## PROBLEM TO SOLVE:
Each line that contains the string "FILT" counts once; report how many such lines appear in the data, as a number only.

★ ★ ★ ★ ★ ★ ★

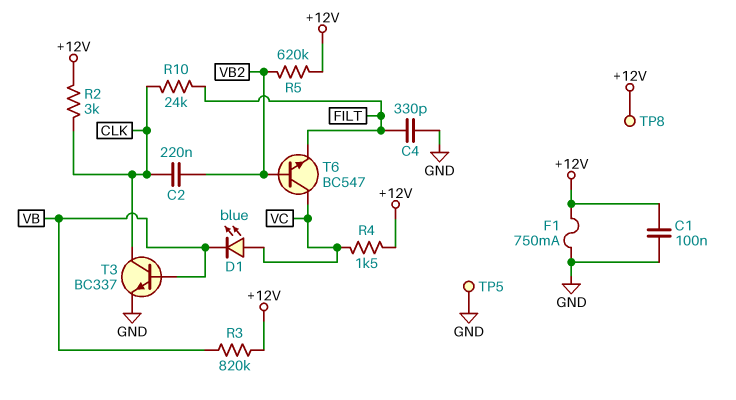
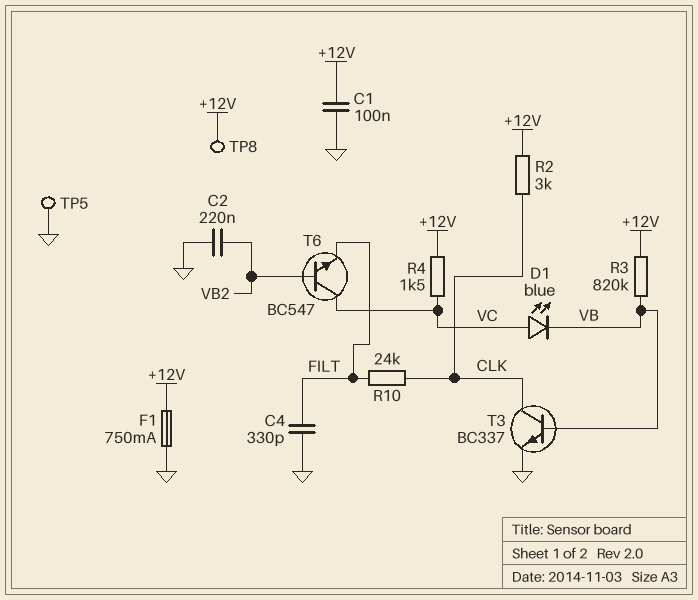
C2: 220nF (CLK, VB2) -> 220nF (GND, VB2)
R5: 620k (+12V, VB2) -> none

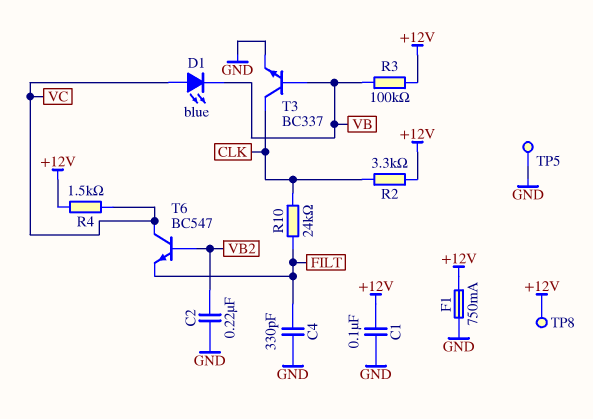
R2: 3k (+12V, CLK) -> 3.3k (+12V, CLK)
R3: 820k (+12V, VB) -> 100k (+12V, VB)

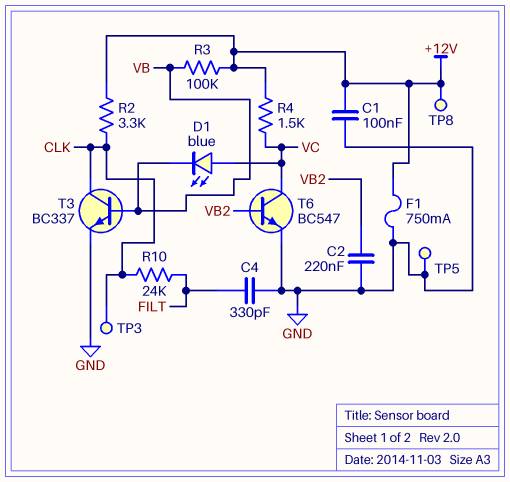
T6: NPN BC547 (B VB2, C VC, E FILT) -> NPN BC547 (B VB2, C VC, E GND)
TP3: none -> test point (CLK)

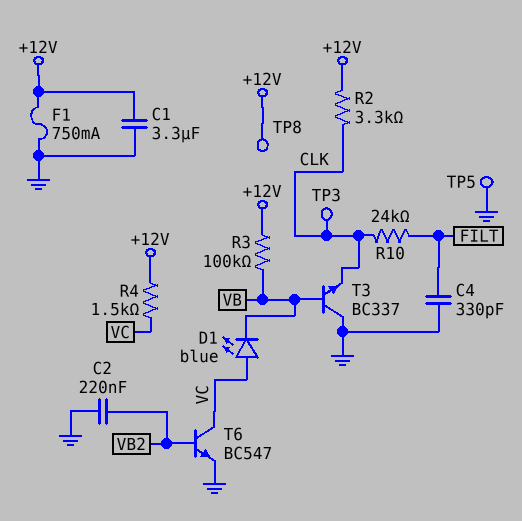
C1: 100nF (+12V, GND) -> 3.3uF (+12V, GND)
T3: NPN BC337 (B VB, C CLK, E GND) -> NPN BC337 (B VB, C GND, E CLK)

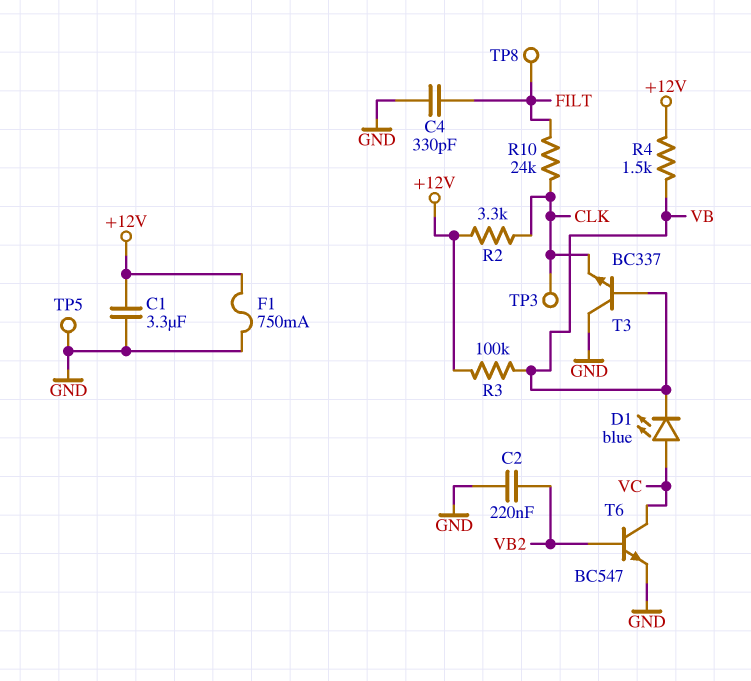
R4: 1.5k (+12V, VC) -> 1.5k (+12V, VB)
TP8: test point (+12V) -> test point (FILT)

★ ★ ★ ★ ★ ★ ★

## SOLUTION TO THE PROBLEM:
2